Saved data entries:
===============
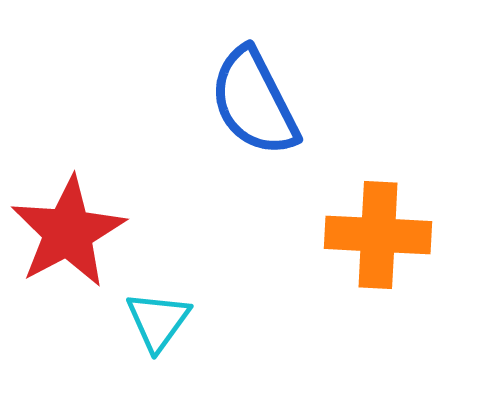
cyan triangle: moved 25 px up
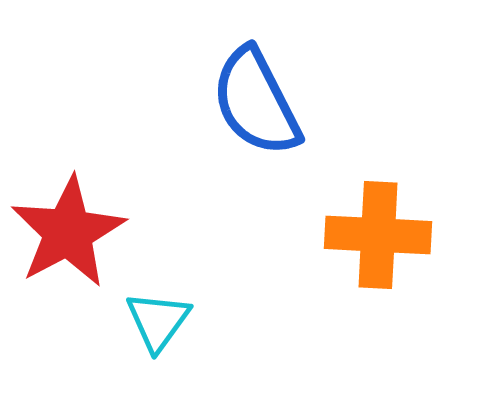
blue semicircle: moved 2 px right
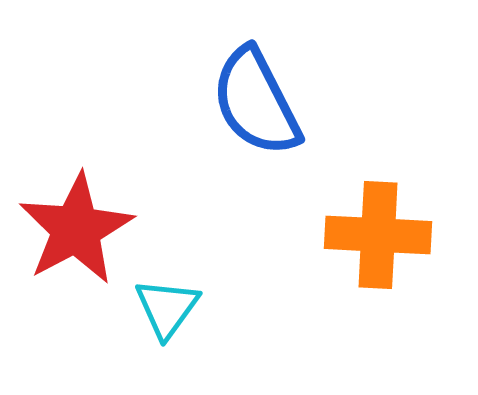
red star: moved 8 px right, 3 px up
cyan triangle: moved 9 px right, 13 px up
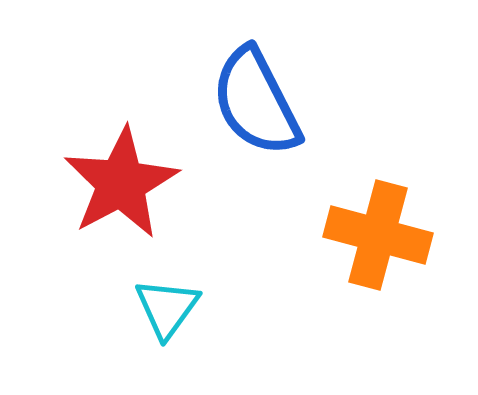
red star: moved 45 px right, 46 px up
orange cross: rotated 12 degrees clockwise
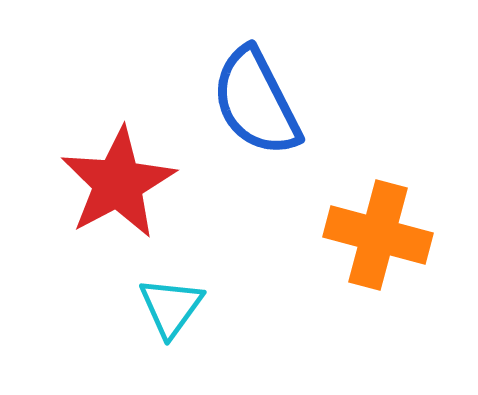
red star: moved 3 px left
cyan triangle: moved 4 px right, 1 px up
===============
*WORK TO BE COMPLETED*
Reproduce every line of the data above word for word, leaving out the pictures.

*FULL OUTPUT*
cyan triangle: moved 25 px up
blue semicircle: moved 2 px right
red star: moved 8 px right, 3 px up
cyan triangle: moved 9 px right, 13 px up
red star: moved 45 px right, 46 px up
orange cross: rotated 12 degrees clockwise
red star: moved 3 px left
cyan triangle: moved 4 px right, 1 px up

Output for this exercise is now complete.